WHAT THE TASK ASKS:
Copy out the whole listing exactly as given. Skip the pictures.

EXTRACTED INFORMATION:
◇ ◇ ◇
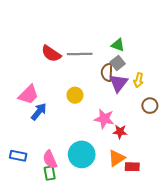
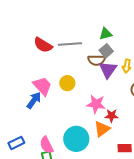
green triangle: (118, 45) -> (106, 34), turned -32
brown semicircle: (107, 72) -> (97, 60), turned -90
pink trapezoid: (28, 95) -> (42, 86), moved, turned -85
blue rectangle: (18, 156) -> (16, 143), turned -35
orange triangle: (116, 158) -> (102, 129), moved

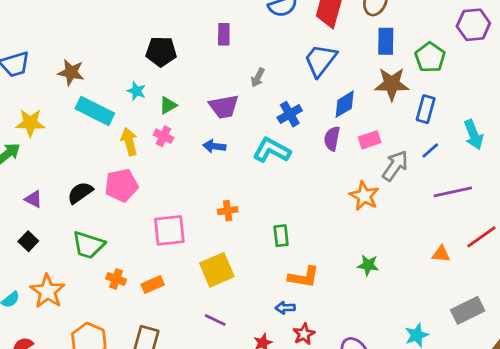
◇ ◇ ◇
PROBLEM SOLUTION:
green triangle: (118, 45) -> (106, 34), turned -32
brown semicircle: (107, 72) -> (97, 60), turned -90
pink trapezoid: (28, 95) -> (42, 86), moved, turned -85
blue rectangle: (18, 156) -> (16, 143), turned -35
orange triangle: (116, 158) -> (102, 129), moved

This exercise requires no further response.